_Work to be completed_:
Look below for the line that contains "red slope J1:L1", then copy it and each following line exactly, through and including the line that contains "purple plate K8".

_Supplied entries_:
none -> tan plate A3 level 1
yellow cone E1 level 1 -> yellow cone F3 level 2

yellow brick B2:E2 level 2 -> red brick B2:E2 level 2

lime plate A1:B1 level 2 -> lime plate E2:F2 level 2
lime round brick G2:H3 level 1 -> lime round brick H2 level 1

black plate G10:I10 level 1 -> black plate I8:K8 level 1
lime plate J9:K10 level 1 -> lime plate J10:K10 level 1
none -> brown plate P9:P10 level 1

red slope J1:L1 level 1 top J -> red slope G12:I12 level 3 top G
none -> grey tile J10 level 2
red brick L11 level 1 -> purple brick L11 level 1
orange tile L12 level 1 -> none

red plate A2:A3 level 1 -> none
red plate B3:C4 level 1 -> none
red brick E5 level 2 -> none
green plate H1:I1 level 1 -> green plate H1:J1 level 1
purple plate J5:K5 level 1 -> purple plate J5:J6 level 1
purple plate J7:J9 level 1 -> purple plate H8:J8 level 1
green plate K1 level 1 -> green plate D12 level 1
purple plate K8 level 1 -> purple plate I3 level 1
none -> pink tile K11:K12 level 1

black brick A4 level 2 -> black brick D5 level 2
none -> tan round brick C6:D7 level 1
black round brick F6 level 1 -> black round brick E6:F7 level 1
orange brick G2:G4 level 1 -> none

_Result for this task_:
red slope J1:L1 level 1 top J -> red slope G12:I12 level 3 top G
none -> grey tile J10 level 2
red brick L11 level 1 -> purple brick L11 level 1
orange tile L12 level 1 -> none

red plate A2:A3 level 1 -> none
red plate B3:C4 level 1 -> none
red brick E5 level 2 -> none
green plate H1:I1 level 1 -> green plate H1:J1 level 1
purple plate J5:K5 level 1 -> purple plate J5:J6 level 1
purple plate J7:J9 level 1 -> purple plate H8:J8 level 1
green plate K1 level 1 -> green plate D12 level 1
purple plate K8 level 1 -> purple plate I3 level 1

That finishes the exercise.